- _Working data_
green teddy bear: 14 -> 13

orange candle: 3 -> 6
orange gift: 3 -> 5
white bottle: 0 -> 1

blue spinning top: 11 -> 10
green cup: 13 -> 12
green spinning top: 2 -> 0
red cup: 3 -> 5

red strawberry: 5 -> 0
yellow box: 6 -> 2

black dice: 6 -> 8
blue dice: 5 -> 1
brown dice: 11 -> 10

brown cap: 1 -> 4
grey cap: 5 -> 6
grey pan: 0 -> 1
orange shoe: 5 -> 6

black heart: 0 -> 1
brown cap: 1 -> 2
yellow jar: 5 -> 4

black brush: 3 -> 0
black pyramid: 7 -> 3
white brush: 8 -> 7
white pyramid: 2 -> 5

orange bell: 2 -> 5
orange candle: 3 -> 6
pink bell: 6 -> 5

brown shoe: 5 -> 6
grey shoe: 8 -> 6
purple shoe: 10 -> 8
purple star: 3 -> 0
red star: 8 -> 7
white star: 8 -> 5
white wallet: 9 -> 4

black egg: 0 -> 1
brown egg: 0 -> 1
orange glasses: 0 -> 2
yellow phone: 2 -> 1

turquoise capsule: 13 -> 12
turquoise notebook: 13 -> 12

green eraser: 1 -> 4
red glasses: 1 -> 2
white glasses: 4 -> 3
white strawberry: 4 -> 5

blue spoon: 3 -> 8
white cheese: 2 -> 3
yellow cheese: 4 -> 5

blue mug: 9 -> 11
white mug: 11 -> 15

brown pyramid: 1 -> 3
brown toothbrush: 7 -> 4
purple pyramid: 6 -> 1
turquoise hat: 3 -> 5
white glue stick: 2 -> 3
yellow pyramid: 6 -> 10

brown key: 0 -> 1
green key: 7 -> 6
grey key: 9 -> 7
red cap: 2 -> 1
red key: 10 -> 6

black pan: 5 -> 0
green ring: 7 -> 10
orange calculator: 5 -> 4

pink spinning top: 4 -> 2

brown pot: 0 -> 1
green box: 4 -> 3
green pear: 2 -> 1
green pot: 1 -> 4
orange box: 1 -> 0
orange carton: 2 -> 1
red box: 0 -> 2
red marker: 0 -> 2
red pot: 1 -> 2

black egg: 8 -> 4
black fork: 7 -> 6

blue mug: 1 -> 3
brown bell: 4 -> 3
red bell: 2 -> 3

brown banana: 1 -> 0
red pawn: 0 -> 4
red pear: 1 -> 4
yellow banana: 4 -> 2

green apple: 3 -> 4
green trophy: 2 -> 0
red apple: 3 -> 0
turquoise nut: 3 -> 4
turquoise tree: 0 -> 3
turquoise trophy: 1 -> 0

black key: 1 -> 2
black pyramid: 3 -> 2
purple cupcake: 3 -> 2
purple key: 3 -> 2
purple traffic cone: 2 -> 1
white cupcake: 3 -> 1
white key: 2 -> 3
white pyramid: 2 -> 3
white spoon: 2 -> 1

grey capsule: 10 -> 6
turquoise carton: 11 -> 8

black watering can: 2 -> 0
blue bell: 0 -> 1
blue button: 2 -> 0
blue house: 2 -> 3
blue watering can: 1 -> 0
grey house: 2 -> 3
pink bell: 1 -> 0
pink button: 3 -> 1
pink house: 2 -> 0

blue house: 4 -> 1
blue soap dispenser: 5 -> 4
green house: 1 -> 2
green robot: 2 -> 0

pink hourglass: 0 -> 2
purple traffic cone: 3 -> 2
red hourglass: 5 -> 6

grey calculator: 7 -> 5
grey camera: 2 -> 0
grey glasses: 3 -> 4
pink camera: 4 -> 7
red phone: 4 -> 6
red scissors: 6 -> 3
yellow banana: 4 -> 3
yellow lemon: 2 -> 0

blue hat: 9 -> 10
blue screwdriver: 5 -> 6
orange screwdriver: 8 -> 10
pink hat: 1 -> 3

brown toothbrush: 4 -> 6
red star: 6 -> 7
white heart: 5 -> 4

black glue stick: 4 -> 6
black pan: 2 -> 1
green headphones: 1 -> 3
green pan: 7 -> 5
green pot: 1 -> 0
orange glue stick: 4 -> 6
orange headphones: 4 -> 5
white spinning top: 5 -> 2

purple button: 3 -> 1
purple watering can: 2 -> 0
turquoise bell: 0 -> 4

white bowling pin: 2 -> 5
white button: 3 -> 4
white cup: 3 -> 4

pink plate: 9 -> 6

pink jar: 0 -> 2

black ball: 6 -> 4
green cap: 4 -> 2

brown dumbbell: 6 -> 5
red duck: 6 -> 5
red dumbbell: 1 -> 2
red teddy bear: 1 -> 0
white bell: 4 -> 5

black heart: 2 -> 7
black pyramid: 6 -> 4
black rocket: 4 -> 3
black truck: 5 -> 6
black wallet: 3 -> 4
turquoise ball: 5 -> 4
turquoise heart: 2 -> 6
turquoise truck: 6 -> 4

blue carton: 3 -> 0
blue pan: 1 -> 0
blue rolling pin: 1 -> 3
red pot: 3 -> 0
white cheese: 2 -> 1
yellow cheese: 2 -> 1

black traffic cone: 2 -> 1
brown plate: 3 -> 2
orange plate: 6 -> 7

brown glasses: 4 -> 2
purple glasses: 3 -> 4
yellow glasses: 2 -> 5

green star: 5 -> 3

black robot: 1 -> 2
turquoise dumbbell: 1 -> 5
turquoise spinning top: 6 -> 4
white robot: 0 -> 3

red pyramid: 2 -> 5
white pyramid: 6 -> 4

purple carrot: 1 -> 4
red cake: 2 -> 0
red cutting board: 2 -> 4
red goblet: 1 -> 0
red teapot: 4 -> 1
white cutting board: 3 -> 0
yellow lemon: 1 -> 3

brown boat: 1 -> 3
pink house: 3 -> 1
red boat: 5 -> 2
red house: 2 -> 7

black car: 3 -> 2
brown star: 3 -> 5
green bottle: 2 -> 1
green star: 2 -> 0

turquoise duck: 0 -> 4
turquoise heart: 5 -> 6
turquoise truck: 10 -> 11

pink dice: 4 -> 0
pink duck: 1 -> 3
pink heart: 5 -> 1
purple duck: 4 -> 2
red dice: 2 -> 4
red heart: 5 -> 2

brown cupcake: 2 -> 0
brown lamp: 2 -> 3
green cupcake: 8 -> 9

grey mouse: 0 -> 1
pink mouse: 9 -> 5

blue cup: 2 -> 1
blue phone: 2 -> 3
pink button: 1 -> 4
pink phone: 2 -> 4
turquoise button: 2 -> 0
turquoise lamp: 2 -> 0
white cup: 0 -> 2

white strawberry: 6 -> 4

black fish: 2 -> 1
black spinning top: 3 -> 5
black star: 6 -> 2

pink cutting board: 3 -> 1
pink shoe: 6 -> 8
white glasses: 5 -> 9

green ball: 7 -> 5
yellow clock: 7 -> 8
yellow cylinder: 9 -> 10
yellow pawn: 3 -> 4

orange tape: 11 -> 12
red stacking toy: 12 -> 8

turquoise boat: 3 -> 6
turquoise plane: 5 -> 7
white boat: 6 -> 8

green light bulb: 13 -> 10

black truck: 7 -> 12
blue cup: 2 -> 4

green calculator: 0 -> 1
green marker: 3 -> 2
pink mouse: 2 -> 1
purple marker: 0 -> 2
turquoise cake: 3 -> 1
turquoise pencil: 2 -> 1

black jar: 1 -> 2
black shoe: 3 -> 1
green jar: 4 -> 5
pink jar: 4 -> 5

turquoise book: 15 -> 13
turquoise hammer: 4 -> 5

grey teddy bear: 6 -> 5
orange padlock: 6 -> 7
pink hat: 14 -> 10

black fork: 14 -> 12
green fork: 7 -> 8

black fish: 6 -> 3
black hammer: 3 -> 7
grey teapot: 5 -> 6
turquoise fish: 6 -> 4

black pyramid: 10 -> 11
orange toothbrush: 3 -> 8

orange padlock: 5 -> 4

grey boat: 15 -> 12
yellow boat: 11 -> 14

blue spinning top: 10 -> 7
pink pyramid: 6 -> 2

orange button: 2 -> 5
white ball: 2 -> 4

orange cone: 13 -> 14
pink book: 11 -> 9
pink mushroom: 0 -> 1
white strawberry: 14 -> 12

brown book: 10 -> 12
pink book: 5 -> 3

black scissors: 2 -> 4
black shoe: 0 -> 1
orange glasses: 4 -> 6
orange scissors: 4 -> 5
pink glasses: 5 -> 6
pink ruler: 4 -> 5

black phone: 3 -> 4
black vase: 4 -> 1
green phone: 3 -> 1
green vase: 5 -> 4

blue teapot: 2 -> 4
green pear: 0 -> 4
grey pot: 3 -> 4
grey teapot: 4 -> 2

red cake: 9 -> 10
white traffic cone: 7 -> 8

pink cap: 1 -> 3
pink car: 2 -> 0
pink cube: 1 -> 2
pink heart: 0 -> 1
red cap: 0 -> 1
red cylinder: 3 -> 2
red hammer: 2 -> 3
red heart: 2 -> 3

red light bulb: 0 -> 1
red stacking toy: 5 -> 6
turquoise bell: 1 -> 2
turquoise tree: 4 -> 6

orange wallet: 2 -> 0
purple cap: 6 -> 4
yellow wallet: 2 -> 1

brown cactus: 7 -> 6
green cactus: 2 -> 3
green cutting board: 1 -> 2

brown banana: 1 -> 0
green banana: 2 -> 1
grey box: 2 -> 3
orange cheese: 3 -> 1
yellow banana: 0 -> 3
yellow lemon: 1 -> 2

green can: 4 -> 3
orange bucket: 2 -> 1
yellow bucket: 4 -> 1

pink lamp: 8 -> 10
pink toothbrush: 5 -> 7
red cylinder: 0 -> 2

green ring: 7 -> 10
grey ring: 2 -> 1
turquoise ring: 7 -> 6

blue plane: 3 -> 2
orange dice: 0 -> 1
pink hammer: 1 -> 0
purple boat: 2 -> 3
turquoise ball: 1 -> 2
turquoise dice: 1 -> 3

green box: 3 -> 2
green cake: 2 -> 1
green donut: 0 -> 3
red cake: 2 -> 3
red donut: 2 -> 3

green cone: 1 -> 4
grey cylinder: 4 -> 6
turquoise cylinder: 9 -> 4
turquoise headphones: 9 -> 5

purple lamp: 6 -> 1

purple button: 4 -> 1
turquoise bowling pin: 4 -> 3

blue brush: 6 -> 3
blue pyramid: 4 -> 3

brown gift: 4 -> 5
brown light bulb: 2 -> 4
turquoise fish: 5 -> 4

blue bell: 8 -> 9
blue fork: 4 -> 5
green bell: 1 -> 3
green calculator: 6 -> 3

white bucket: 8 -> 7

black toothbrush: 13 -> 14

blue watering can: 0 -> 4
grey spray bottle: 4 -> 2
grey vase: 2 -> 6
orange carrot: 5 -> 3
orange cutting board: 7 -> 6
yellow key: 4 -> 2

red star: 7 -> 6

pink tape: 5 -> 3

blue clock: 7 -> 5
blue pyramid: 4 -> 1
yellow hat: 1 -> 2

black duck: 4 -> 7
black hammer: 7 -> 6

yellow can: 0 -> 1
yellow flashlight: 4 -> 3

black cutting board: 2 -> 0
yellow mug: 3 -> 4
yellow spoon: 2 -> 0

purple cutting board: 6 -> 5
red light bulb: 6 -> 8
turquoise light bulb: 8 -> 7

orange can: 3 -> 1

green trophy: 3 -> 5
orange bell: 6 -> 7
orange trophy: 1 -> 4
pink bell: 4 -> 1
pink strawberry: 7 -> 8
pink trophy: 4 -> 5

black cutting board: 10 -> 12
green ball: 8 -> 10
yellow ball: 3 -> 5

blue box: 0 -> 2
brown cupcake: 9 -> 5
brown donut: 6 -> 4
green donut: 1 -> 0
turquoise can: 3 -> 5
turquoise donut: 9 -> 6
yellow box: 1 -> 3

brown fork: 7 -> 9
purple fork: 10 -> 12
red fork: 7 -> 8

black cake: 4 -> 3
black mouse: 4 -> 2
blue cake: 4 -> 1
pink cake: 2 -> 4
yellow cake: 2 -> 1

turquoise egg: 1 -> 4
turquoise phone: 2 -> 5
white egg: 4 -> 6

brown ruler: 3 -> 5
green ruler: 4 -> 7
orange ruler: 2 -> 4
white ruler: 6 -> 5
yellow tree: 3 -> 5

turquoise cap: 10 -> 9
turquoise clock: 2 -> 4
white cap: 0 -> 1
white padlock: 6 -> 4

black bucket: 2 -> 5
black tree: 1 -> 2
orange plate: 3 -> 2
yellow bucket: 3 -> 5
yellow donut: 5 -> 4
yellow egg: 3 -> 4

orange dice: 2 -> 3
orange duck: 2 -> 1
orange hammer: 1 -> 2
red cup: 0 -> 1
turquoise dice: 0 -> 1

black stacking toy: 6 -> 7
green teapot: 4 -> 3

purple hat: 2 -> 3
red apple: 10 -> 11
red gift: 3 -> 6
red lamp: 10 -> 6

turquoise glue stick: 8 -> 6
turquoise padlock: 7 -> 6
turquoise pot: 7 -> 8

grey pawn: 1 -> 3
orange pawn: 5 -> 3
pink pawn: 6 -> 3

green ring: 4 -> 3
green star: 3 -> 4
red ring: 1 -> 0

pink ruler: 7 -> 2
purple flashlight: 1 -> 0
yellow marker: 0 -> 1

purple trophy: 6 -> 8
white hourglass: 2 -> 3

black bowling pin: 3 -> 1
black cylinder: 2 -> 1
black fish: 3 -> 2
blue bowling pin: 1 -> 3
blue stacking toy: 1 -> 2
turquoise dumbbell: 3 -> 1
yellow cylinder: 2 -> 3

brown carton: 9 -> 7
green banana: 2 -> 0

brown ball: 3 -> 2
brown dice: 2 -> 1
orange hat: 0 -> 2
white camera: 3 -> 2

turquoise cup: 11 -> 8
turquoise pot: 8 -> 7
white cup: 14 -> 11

- _Task prompt_
Return each line of the data that contains the string "donut".

- _Solution to this problem_
green donut: 0 -> 3
red donut: 2 -> 3
brown donut: 6 -> 4
green donut: 1 -> 0
turquoise donut: 9 -> 6
yellow donut: 5 -> 4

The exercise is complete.